### WRITTEN REQUEST:
Gather every line in the listing that contains the word "italic", and copy each one. Case counts.

### INFORMATION SUPPLIED:
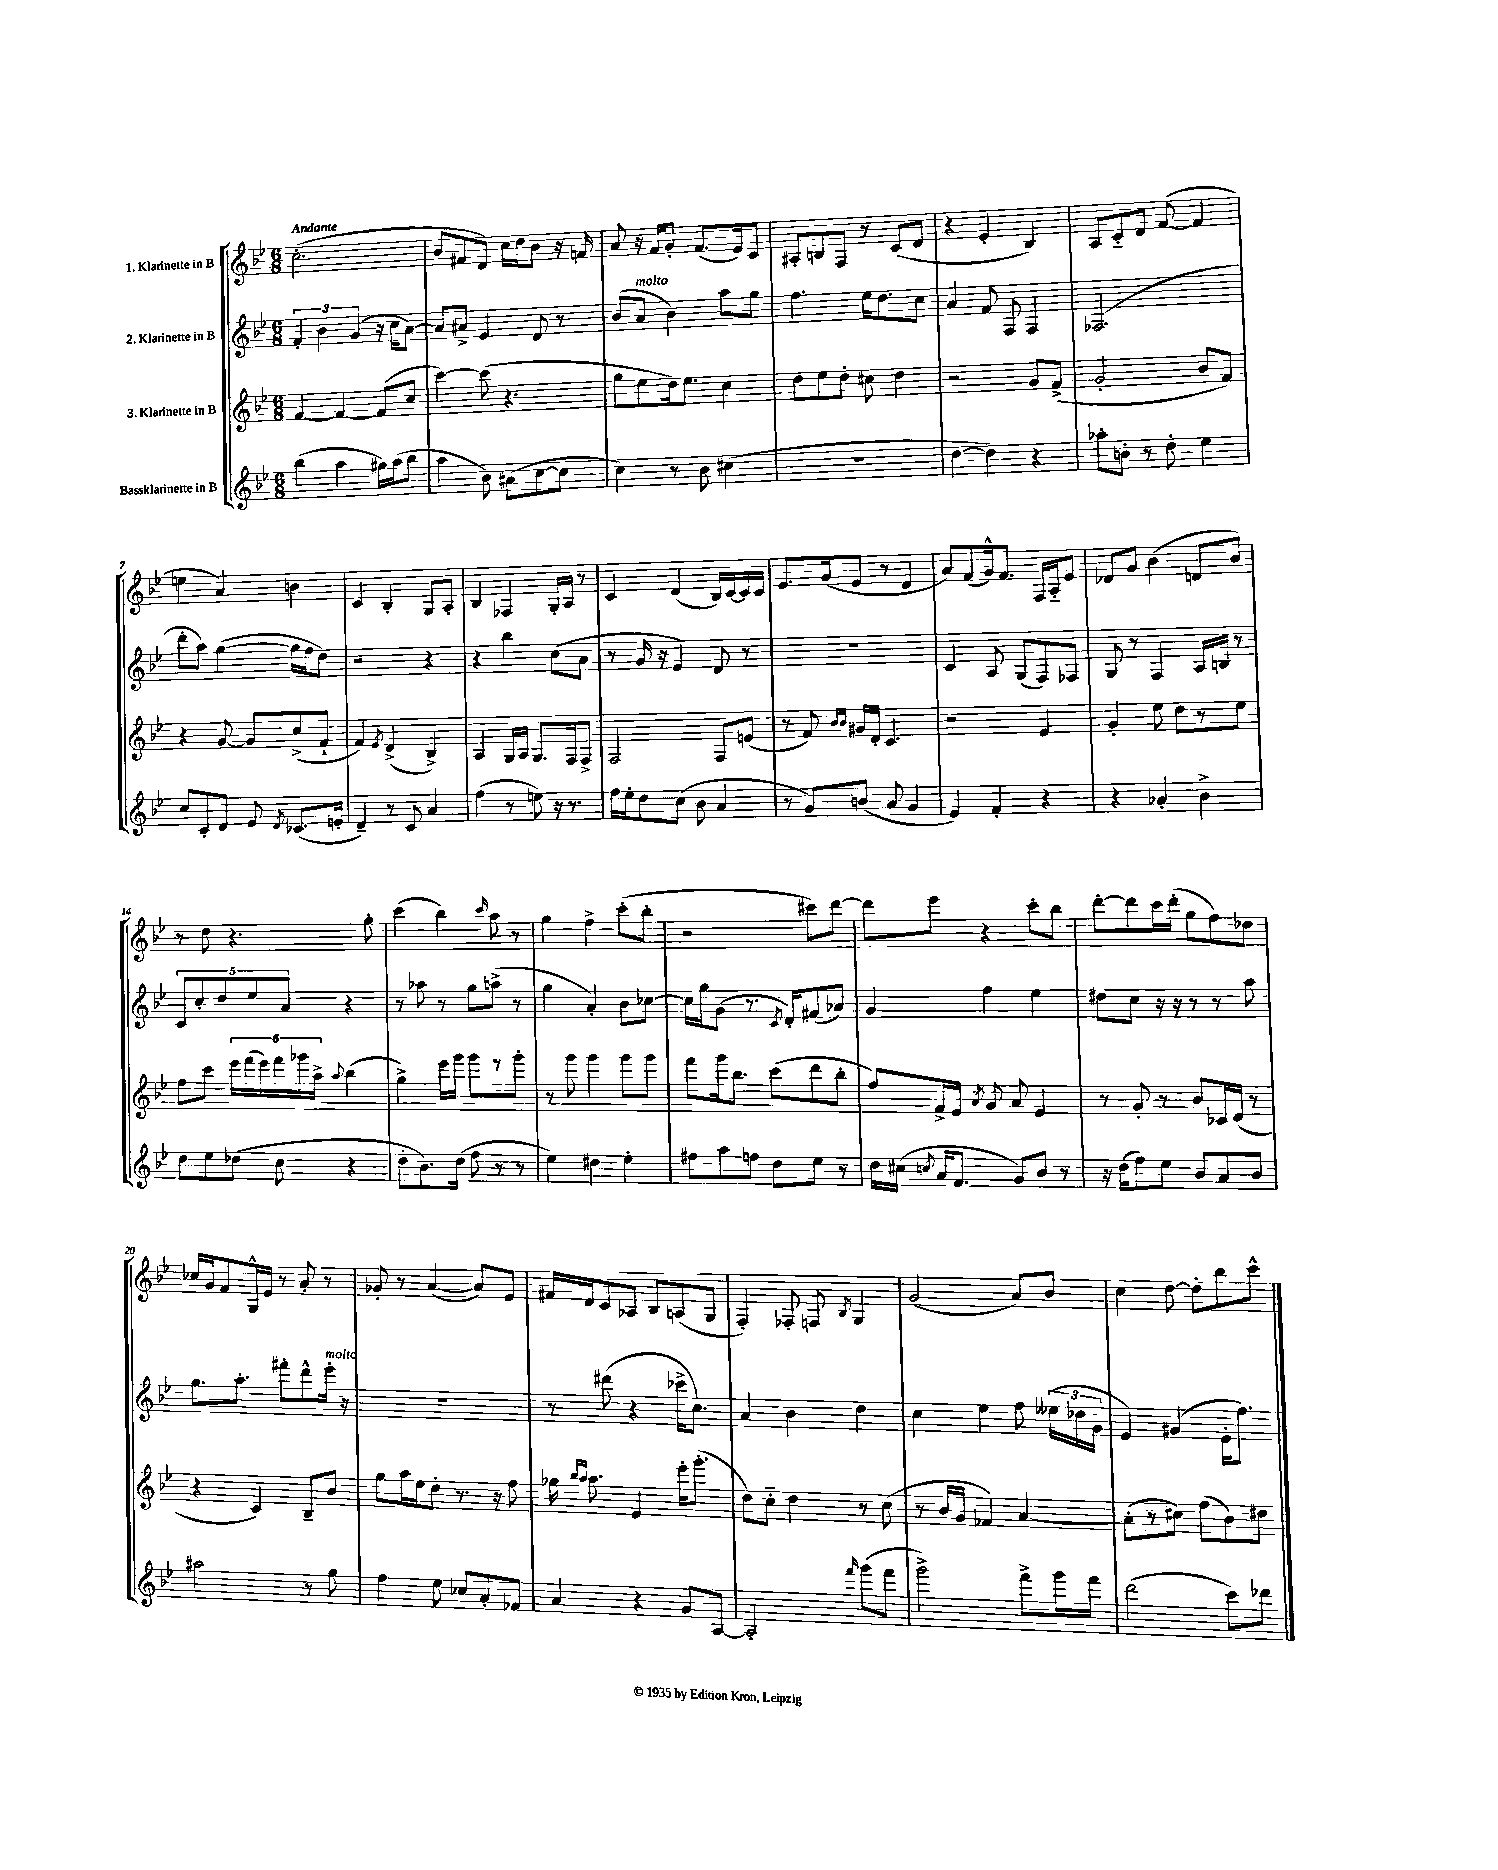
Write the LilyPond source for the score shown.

<<
\new StaffGroup <<
\new Staff = "s0" \with { instrumentName = "1. Klarinette in B" } {
    \clef treble \key bes \major \numericTimeSignature \time 6/8 \tempo "Andante"
    \autoBeamOff c''2.-.( |
    bes'8[ fis'8 d'8]) c''16[ d''16 bes'8] r16 f'16 |
    a'8 r16 f'16[ g'8]-. f'8.[( ees'16) c'8] |
    ais8[-. b8 f8] r8 c'8[( d'8] |
    r4 ees'4-. bes4) |
    a8[ c'8-_ d'8] f'8~( f'4 |
    e''4 a'4) b'4 |
    c'4 bes4-. g8[ a8]-. |
    bes4 fes4 g16[-. a16] r8 |
    c'4 d'4( bes16[) c'16~ c'16 c'16] |
    ees'8.[ g'16( ees'8] r8 d'4 |
    a'8[) f'8( g'16-^) f'8.] f16[ a16-_ ees'8] |
    des'8[ g'8] bes'4( d'8[ bes'8]) |
    r8 d''8 r4. g''8-. |
    c'''4( bes''4) \grace { c'''16 } a''8 r8 |
    g''4 f''4-> c'''8[-.( bes''8]-. |
    r2 cis'''8[) d'''8]~ |
    d'''8[ ees'''8] r4 c'''8[-. bes''8] |
    d'''8[~-. d'''8 c'''16 d'''16]-.( g''8[ f''8) des''8] |
    ces''16[ g'16 f'8 g16-^ ees'16] r8 a'8-. r8 |
    ges'8-. r8 a'4~( a'8[) ees'8] |
    fis'16[ d'16 c'8 aes8] bes8[ a8( g8] |
    f4-.) fes8-. f8 \acciaccatura { bes8 } g4 |
    g'2( a'8[) bes'8] |
    c''4 d''8~ d''8[-. bes''8 c'''8]-^ \bar "|." |
}
\new Staff = "s1" \with { instrumentName = "2. Klarinette in B" } {
    \clef treble \key bes \major \numericTimeSignature \time 6/8
    \autoBeamOff \tuplet 3/2 { f'4-. bes'4 g'4( } r16 c''16[ a'8]~) |
    a'8[ ais'8]-> ees'4 d'8 r8 |
    bes'8[( a'8]^\markup { \italic "molto" } bes'4) a''8[ g''8] |
    f''4. ees''16[ d''8. c''8] |
    a'4 f'8 f8 f4 |
    fes2.( |
    d'''8[-. a''8]) g''4~( g''16[ f''16 d''8]) |
    r2 r4 |
    r4 bes''4 c''8[( a'8] |
    r8 g'16 r16 ees'4) d'8 r8 |
    R2. |
    c'4 a8 g8[( f8) fes8] |
    g8 r8 f4 a16[ b16] r8 |
    \tuplet 5/4 { c'8[ c''8-. d''8 ees''8 a'8] } r4 |
    r8 aes''8 r8 g''8[ a''8]->( r8 |
    g''4 a'4-.) bes'8[ ces''8]~ |
    ces''16[ g''16 g'8]( r8. \acciaccatura { c'8 } d'16[-.) fis'8( aes'8]) |
    g'4 f''4 ees''4 |
    dis''8[ c''8] r16 r16 r8 r8 a''8 |
    g''8.[ a''8.]-. fis'''8[-. d'''8-^ ees'''16]-.^\markup { \italic "molto" } r16 |
    R2. |
    r8 dis'''8( r4 ces'''16[-> c''8.]) |
    a'4 bes'4 d''4 |
    c''4 ees''4 f''8 \tuplet 3/2 { eeses''16[( des''16 g'16] } |
    ees'4) gis'4( ees'16[-. f''8.]) \bar "|." |
}
\new Staff = "s2" \with { instrumentName = "3. Klarinette in B" } {
    \clef treble \key bes \major \numericTimeSignature \time 6/8
    \autoBeamOff f'4~ f'4~ f'8[( c''8] |
    c'''4~) c'''8( r4. |
    g''8[ ees''8 d''16) ees''8.] c''4 |
    d''8[ ees''8 d''8]-. cis''8 d''4 |
    r2 g'8[ f'8]->( |
    g'2-. bes'8[ f'8]) |
    r4 g'8~ g'8[ c''8->( f'8]-! |
    f'4) \acciaccatura { ees'8 } d'4->( bes4->) |
    a4 g16[ a16] g8.[ f16 f8]-> |
    f2 f8[ e'8]( |
    r8 f'8) \grace { bes'16[ bes'16] } gis'16[ d'16]-. c'4. |
    r2 ees'4 |
    g'4-. ees''8 d''8[ r8 ees''8] |
    f''8[ c'''8] \tuplet 6/4 { ees'''16[ f'''16( ees'''16) f'''16 ges'''16 a''16]-> } \appoggiatura { a''8 } bes''4( |
    g''4->) ees'''16[ g'''16] g'''8[ r8 g'''8]-. |
    r8 g'''8 g'''4 g'''8[ g'''8] |
    f'''8[ g'''16 bes''8.] c'''8[( d'''8 bes''8]-. |
    f''8[) f'16-> ees'16] \acciaccatura { a'8 } g'8 a'8 ees'4 |
    r8 g'8-. r8 bes'8[ ces'16 d'16]( r8 |
    r4 c'4) bes8[-- bes'8] |
    g''8[ a''16 ees''16 d''8]-. r8. r16 f''8 |
    ges''16 \grace { bes''16[ a''16] } a''8. ees'4 ees'''16[-. g'''8.]-.( |
    d''8[) c''8]-_ d''4 r8 c''8( |
    r8 bes'16[ g'16] fes'4) a'4~ |
    a'8[-.( r8 cis''8]) f''8[( bes'8) dis''8] \bar "|." |
}
\new Staff = "s3" \with { instrumentName = "Bassklarinette in B" } {
    \clef treble \key bes \major \numericTimeSignature \time 6/8
    \autoBeamOff bes''4( a''4 gis''16[) a''16( bes''8] |
    a''4 bes'8) ais'8[( c''8~ c''8] |
    c''4) r8 bes'8 cis''4( |
    R2. |
    d''4~ d''4) r4 |
    aes''8[-. b'8]-. r8 d''8-. ees''4 |
    c''8[ c'8-. d'8] ees'8 \acciaccatura { d'8 } ces'8.[( e'16]-. |
    d'4--) r8 c'8 a'4 |
    f''4( r8 e''8) r16 r8. |
    f''16[ ees''16-. d''8 c''8]( bes'8 a'4 |
    r8 g'8[) b'8]( a'8 g'4 |
    ees'4) f'4-. r4 |
    r4 aes'4-. bes'4-> |
    d''8[ ees''8 des''8]( c''8 r4 |
    d''8[-. bes'8.) d''16]( f''8 r8 r8 |
    ees''4) dis''4 ees''4-. |
    fis''8[ a''8 f''8] d''8[ ees''8] r8 |
    d''16[ cis''16]( \acciaccatura { c''8 } a'16[ f'8.] g'8[) bes'8] r8 |
    r16 d''16[( f''8) ees''8] bes'8[ a'8 bes'8] |
    ais''2 r8 g''8 |
    f''4 ees''8 ces''8[ a'8-. fes'8] |
    a'4 r4 g'8[ a8]~ |
    a2-. \grace { f'''16 } g'''8[( f'''8] |
    g'''2->) f'''8[-> g'''16 f'''16] |
    d'''2( c'''8[) des'''8] \bar "|." |
}
>>
>>
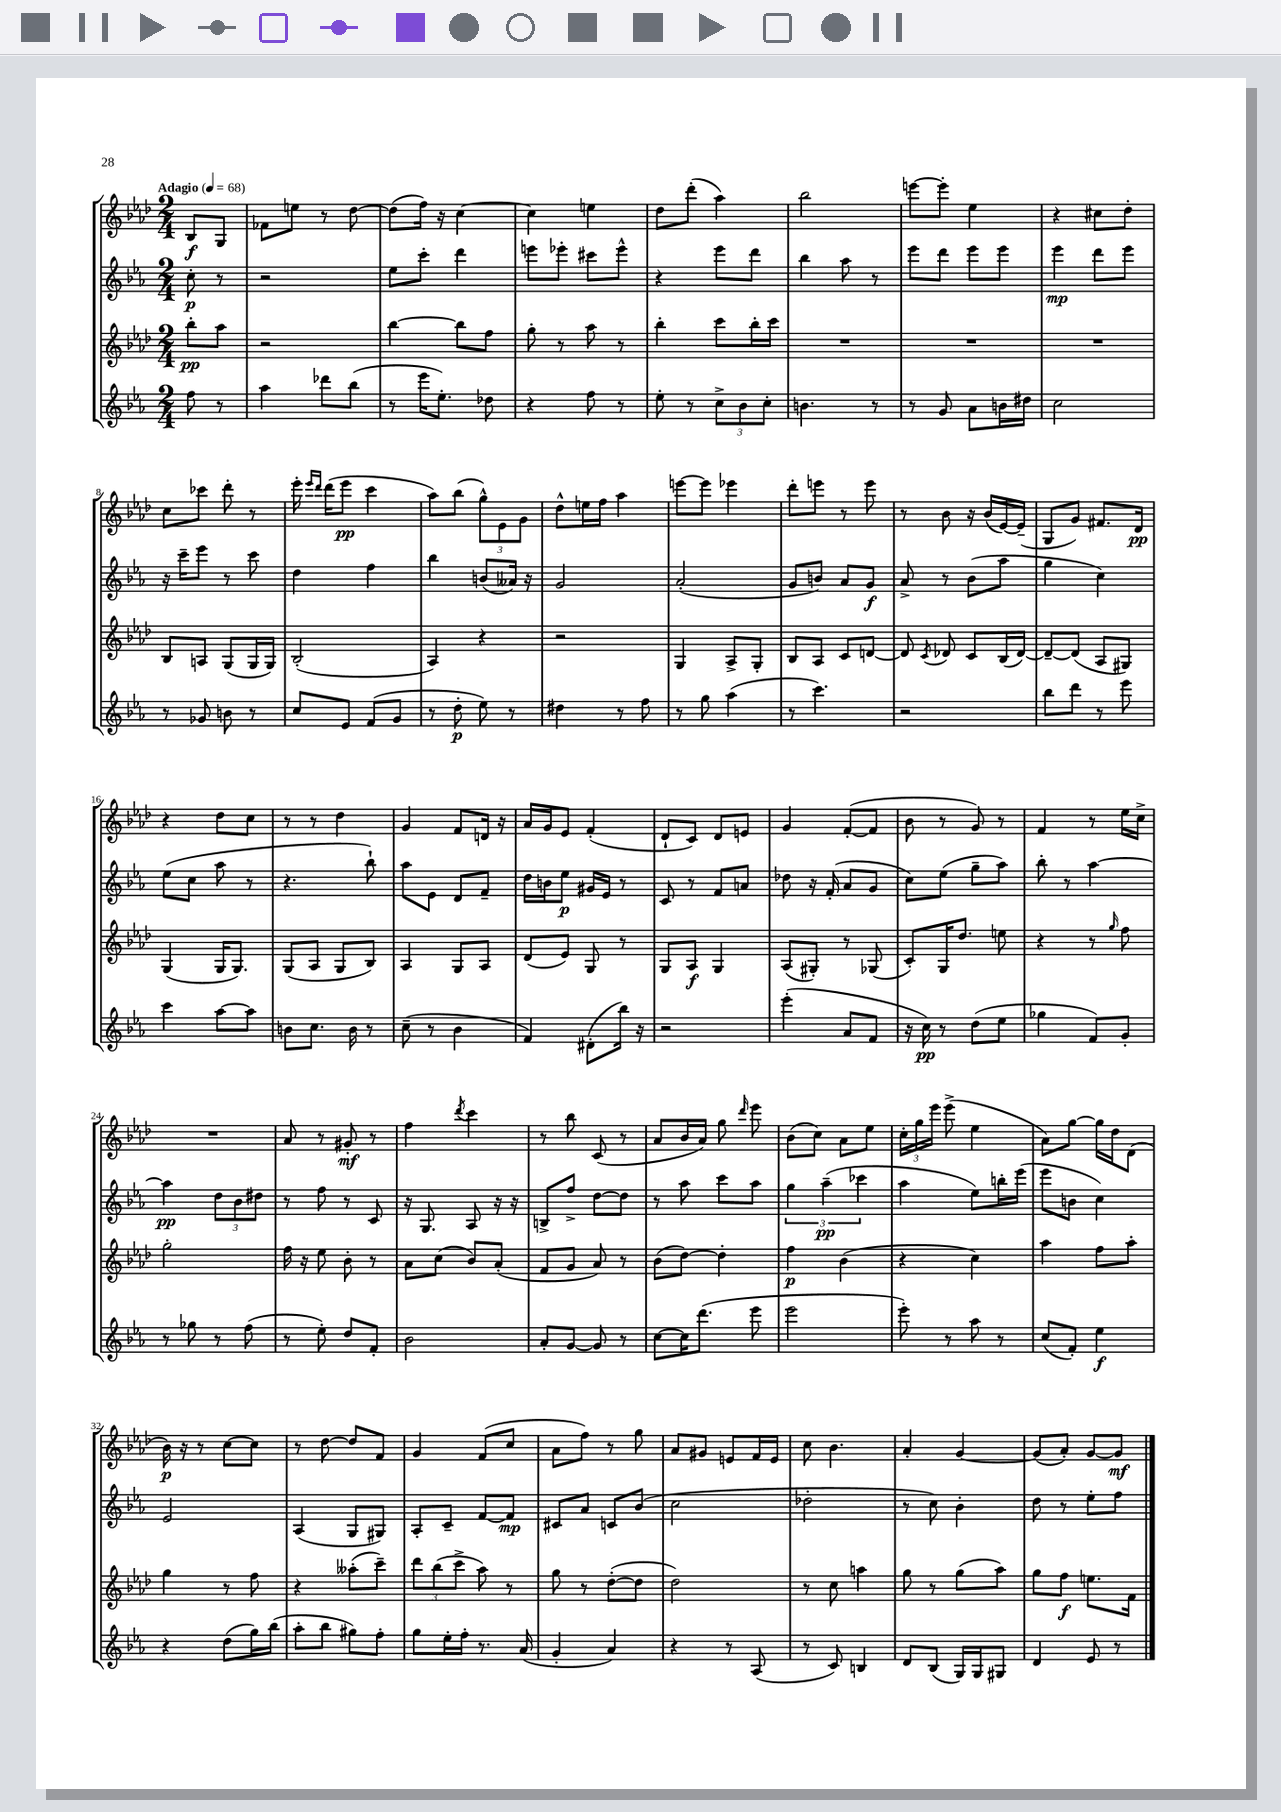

### RESULT OF THE EXERCISE:
    bes'8[( a'8]^\markup { \italic "molto" } bes'4) a''8[ g''8] |
    g''8.[ a''8.]-. fis'''8[-. d'''8-^ ees'''16]-.^\markup { \italic "molto" } r16 |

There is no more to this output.